(Before-and-after object lists)
───
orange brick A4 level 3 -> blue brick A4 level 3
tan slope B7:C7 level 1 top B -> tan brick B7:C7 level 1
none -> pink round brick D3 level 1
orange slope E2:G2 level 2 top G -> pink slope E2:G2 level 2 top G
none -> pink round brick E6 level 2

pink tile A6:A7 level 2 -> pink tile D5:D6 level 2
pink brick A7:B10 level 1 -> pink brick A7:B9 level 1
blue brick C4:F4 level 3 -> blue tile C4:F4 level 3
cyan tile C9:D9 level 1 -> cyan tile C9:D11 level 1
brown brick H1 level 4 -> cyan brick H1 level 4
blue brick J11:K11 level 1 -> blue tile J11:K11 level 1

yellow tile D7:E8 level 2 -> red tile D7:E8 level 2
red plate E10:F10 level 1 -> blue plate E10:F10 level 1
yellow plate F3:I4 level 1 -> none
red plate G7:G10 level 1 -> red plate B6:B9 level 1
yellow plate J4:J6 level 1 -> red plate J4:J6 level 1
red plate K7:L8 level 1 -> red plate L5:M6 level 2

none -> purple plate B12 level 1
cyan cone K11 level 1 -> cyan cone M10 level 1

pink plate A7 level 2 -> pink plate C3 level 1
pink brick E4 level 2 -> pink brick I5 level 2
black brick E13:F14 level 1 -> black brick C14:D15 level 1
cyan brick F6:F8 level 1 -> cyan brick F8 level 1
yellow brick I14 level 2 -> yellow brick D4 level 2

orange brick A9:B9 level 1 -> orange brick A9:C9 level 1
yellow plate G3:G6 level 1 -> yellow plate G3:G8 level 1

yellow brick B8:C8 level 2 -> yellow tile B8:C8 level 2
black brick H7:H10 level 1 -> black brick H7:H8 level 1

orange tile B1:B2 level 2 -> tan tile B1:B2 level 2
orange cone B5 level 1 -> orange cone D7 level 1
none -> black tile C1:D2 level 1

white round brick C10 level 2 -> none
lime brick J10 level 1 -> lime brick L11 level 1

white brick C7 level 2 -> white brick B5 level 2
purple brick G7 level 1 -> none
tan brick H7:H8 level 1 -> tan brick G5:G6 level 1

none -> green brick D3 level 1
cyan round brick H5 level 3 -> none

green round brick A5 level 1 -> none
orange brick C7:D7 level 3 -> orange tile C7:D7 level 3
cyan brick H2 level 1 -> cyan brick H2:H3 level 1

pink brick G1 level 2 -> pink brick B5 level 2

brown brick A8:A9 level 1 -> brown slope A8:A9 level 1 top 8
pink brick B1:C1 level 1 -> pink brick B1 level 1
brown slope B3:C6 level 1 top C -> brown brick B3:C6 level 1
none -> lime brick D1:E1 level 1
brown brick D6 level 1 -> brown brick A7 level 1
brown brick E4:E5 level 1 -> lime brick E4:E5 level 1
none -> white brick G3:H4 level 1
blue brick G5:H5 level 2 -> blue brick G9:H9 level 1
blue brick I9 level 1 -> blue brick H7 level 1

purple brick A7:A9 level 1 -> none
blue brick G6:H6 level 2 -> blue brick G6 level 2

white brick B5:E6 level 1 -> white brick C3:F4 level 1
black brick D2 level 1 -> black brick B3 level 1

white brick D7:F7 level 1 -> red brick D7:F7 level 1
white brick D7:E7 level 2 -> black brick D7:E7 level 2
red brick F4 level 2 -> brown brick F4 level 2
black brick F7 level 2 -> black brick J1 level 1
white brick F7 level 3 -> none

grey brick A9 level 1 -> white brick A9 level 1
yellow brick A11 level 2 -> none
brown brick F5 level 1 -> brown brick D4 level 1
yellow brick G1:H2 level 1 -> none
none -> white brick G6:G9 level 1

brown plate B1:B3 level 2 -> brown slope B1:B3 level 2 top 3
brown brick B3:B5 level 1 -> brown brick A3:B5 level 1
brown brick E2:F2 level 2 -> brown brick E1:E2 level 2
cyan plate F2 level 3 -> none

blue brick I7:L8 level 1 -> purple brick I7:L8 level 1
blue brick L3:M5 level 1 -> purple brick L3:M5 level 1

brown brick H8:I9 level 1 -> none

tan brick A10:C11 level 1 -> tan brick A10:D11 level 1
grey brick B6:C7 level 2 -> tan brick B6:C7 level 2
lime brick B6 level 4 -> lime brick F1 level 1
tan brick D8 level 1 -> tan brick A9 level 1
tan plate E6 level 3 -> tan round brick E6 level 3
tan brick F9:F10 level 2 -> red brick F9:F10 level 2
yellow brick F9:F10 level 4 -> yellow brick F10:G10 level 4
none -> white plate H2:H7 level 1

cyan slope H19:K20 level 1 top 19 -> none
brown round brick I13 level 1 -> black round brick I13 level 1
───
WHAT TO DO: Given the records above, reproduce precisely and only the lines between the line holding "grey brick A9" and the line holding "brown plate B1:B3", inclusive.

SOLUTION TO THIS EXERCISE:
grey brick A9 level 1 -> white brick A9 level 1
yellow brick A11 level 2 -> none
brown brick F5 level 1 -> brown brick D4 level 1
yellow brick G1:H2 level 1 -> none
none -> white brick G6:G9 level 1

brown plate B1:B3 level 2 -> brown slope B1:B3 level 2 top 3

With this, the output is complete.